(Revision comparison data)
● ● ● ● ● ● ●

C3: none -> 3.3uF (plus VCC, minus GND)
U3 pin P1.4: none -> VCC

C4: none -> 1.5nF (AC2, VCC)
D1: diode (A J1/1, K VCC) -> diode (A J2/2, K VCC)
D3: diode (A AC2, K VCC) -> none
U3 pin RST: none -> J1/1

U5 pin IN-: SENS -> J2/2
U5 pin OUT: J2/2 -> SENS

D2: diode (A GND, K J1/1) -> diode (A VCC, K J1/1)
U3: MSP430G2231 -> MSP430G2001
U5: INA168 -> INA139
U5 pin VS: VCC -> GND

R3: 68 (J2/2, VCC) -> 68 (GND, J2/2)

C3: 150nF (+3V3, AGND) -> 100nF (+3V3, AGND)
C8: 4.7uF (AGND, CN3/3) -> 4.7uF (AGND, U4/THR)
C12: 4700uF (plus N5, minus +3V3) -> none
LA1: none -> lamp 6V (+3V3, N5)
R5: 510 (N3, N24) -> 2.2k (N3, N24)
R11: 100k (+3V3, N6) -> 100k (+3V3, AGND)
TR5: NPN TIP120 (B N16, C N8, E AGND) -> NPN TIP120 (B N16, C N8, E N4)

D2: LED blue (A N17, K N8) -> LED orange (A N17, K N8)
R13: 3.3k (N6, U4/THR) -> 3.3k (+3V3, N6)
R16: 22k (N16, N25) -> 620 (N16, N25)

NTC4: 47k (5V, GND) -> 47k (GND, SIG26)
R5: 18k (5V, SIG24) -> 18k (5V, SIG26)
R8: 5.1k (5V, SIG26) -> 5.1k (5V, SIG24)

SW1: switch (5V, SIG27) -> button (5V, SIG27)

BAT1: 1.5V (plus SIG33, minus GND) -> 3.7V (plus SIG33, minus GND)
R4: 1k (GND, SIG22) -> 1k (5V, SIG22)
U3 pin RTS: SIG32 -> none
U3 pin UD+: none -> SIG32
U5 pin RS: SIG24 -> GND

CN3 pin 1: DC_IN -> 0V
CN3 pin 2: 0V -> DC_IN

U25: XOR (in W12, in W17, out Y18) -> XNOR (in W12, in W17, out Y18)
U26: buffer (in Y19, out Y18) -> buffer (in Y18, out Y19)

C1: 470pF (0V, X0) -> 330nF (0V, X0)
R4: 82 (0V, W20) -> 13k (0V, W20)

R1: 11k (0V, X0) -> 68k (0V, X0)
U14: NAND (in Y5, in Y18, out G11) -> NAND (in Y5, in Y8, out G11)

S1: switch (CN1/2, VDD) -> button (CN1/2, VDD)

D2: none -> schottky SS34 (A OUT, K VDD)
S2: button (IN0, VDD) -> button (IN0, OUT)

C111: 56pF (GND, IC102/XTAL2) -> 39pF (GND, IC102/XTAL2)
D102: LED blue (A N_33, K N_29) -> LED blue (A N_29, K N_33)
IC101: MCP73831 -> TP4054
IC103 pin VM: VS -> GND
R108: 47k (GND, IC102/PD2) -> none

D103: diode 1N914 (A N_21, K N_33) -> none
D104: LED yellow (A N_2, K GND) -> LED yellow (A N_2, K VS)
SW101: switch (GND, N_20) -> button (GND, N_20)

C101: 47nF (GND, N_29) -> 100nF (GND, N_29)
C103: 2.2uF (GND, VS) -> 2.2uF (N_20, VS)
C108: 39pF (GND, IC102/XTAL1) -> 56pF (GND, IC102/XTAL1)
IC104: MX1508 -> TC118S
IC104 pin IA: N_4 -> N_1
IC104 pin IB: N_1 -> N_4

● ● ● ● ● ● ●

▶ _Try it_
Only the lines above from the one with "U3 pin P1.4: none -> VCC" through the one with "U25: XOR (in" should be duplicated, character for character.

▶ _Output_
U3 pin P1.4: none -> VCC

C4: none -> 1.5nF (AC2, VCC)
D1: diode (A J1/1, K VCC) -> diode (A J2/2, K VCC)
D3: diode (A AC2, K VCC) -> none
U3 pin RST: none -> J1/1

U5 pin IN-: SENS -> J2/2
U5 pin OUT: J2/2 -> SENS

D2: diode (A GND, K J1/1) -> diode (A VCC, K J1/1)
U3: MSP430G2231 -> MSP430G2001
U5: INA168 -> INA139
U5 pin VS: VCC -> GND

R3: 68 (J2/2, VCC) -> 68 (GND, J2/2)

C3: 150nF (+3V3, AGND) -> 100nF (+3V3, AGND)
C8: 4.7uF (AGND, CN3/3) -> 4.7uF (AGND, U4/THR)
C12: 4700uF (plus N5, minus +3V3) -> none
LA1: none -> lamp 6V (+3V3, N5)
R5: 510 (N3, N24) -> 2.2k (N3, N24)
R11: 100k (+3V3, N6) -> 100k (+3V3, AGND)
TR5: NPN TIP120 (B N16, C N8, E AGND) -> NPN TIP120 (B N16, C N8, E N4)

D2: LED blue (A N17, K N8) -> LED orange (A N17, K N8)
R13: 3.3k (N6, U4/THR) -> 3.3k (+3V3, N6)
R16: 22k (N16, N25) -> 620 (N16, N25)

NTC4: 47k (5V, GND) -> 47k (GND, SIG26)
R5: 18k (5V, SIG24) -> 18k (5V, SIG26)
R8: 5.1k (5V, SIG26) -> 5.1k (5V, SIG24)

SW1: switch (5V, SIG27) -> button (5V, SIG27)

BAT1: 1.5V (plus SIG33, minus GND) -> 3.7V (plus SIG33, minus GND)
R4: 1k (GND, SIG22) -> 1k (5V, SIG22)
U3 pin RTS: SIG32 -> none
U3 pin UD+: none -> SIG32
U5 pin RS: SIG24 -> GND

CN3 pin 1: DC_IN -> 0V
CN3 pin 2: 0V -> DC_IN

U25: XOR (in W12, in W17, out Y18) -> XNOR (in W12, in W17, out Y18)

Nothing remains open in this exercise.